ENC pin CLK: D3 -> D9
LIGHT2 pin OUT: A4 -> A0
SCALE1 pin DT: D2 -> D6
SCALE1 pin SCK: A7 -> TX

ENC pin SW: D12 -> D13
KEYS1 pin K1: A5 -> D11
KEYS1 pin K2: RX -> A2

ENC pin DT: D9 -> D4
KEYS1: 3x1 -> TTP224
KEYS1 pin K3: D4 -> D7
--
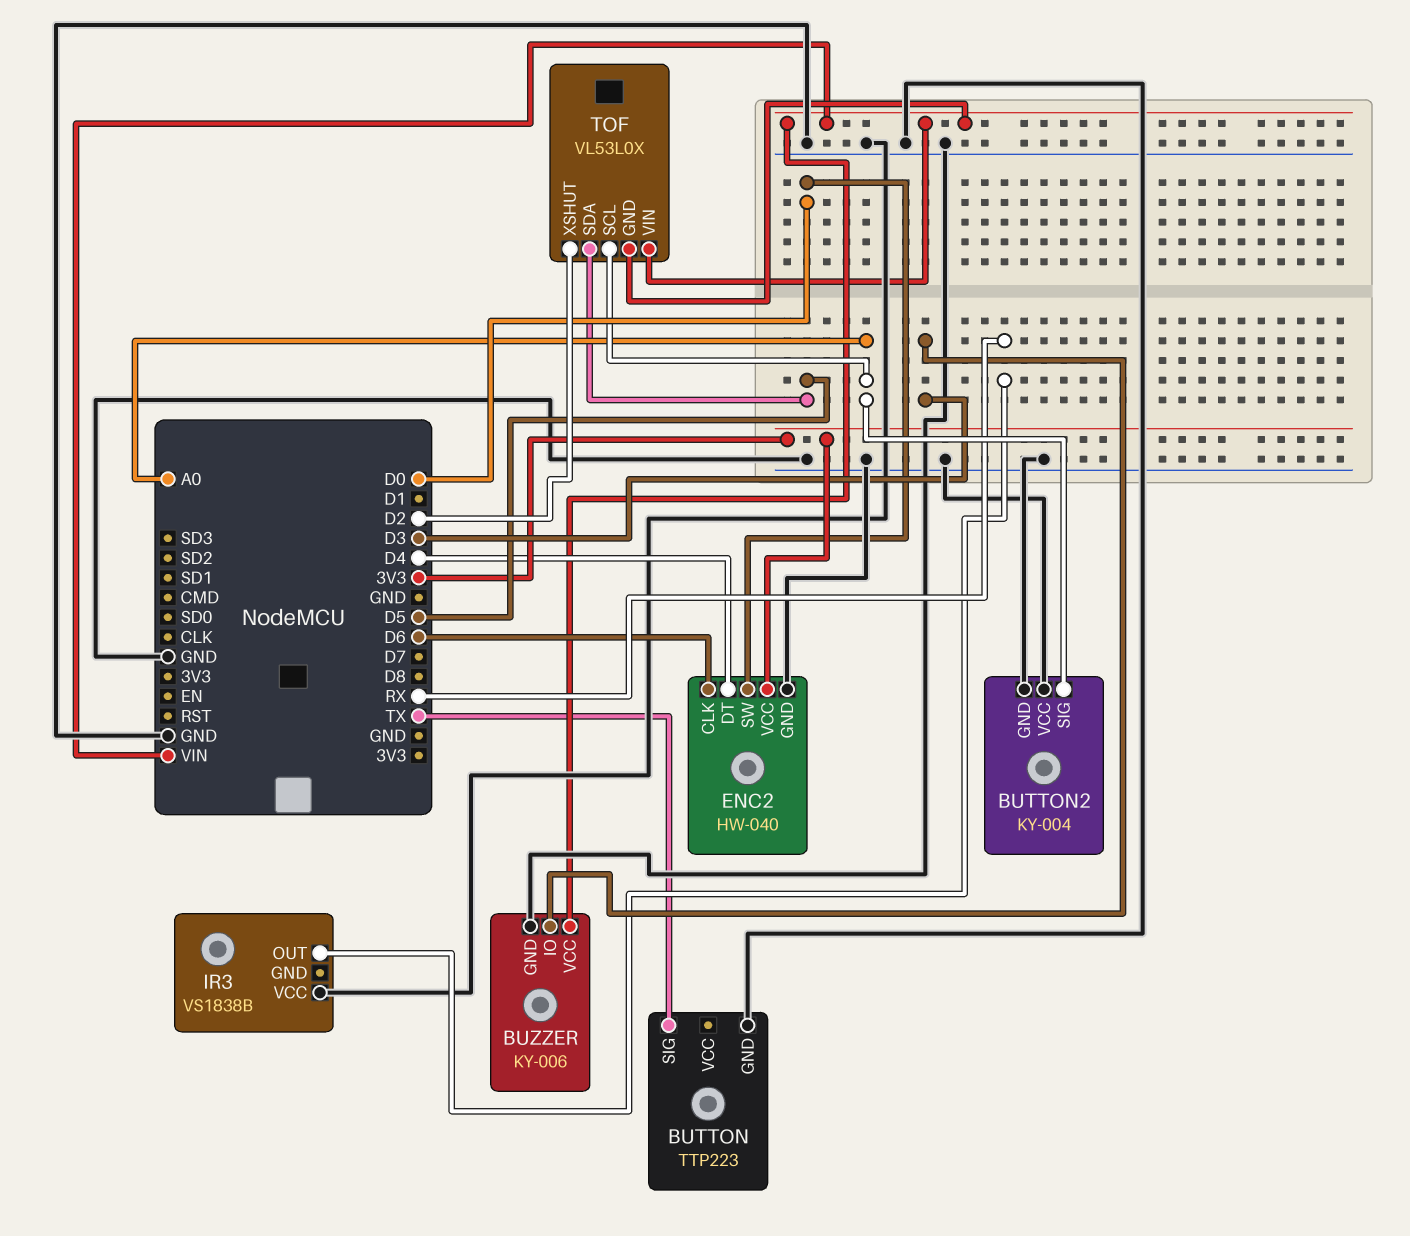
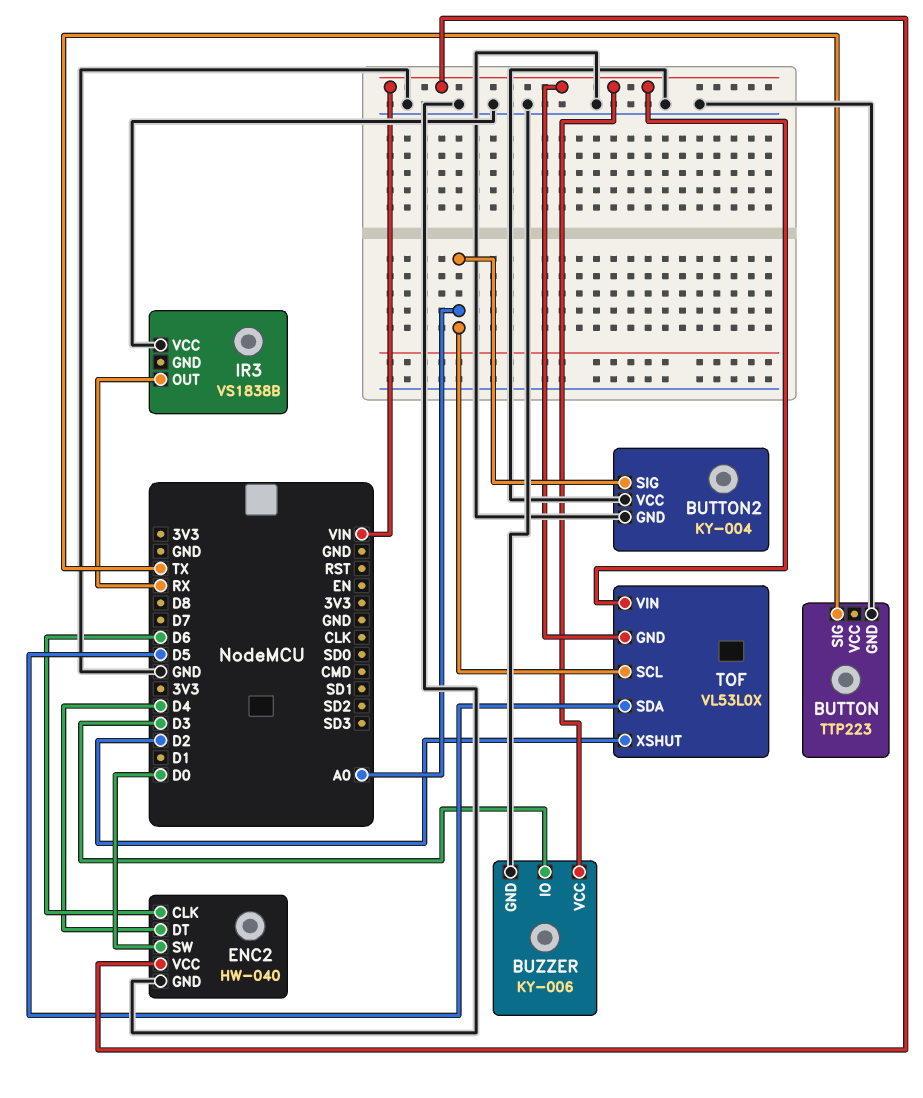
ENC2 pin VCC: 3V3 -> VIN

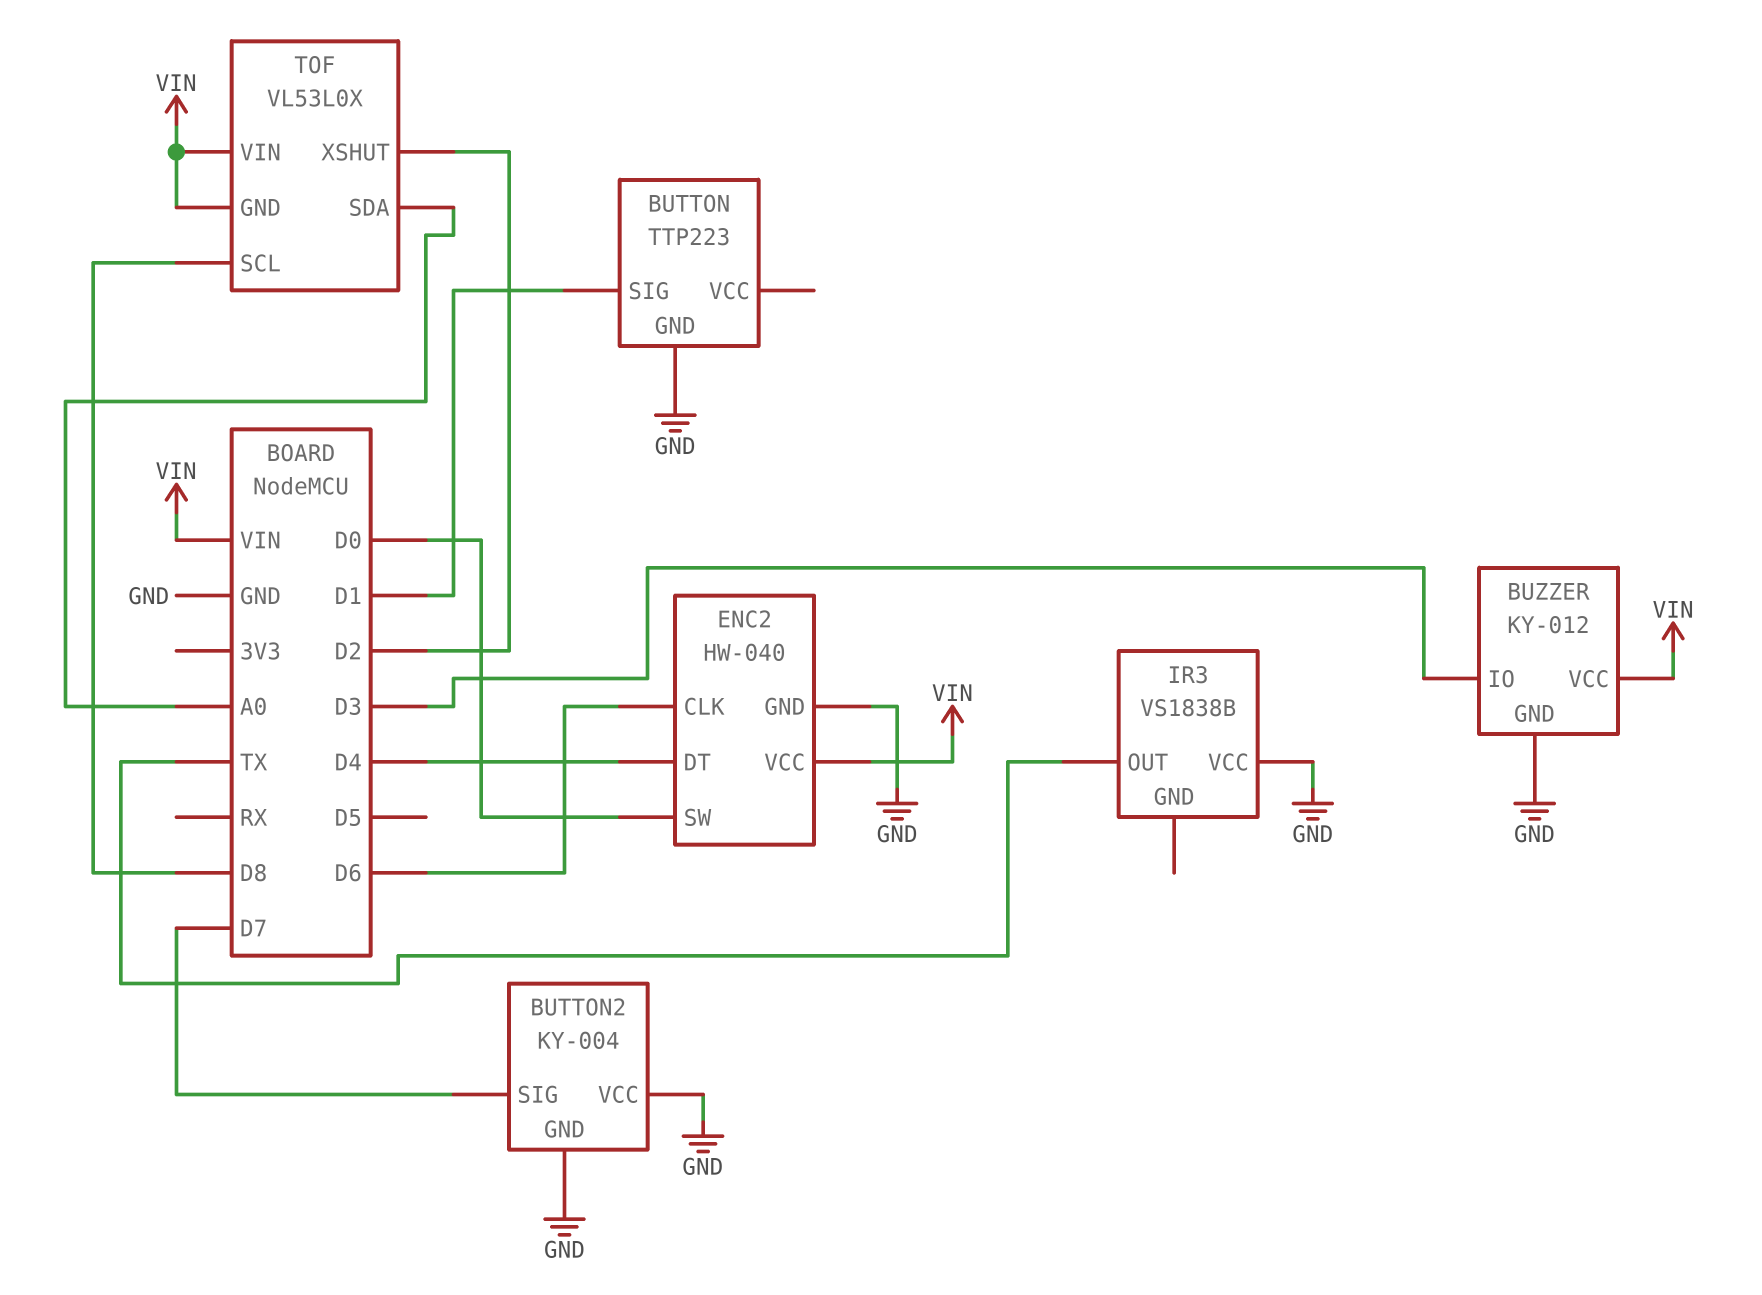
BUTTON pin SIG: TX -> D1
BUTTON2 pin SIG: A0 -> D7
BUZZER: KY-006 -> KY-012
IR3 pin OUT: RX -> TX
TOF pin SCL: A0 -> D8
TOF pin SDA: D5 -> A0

**Work request**
Please transcribe only the lines in the records above running from the line that has "BUTTON2 pin SIG: A0 -> D7" through the line that has "TOF pin SDA: D5 -> A0", both included, exactly as they appear.

**Final answer**
BUTTON2 pin SIG: A0 -> D7
BUZZER: KY-006 -> KY-012
IR3 pin OUT: RX -> TX
TOF pin SCL: A0 -> D8
TOF pin SDA: D5 -> A0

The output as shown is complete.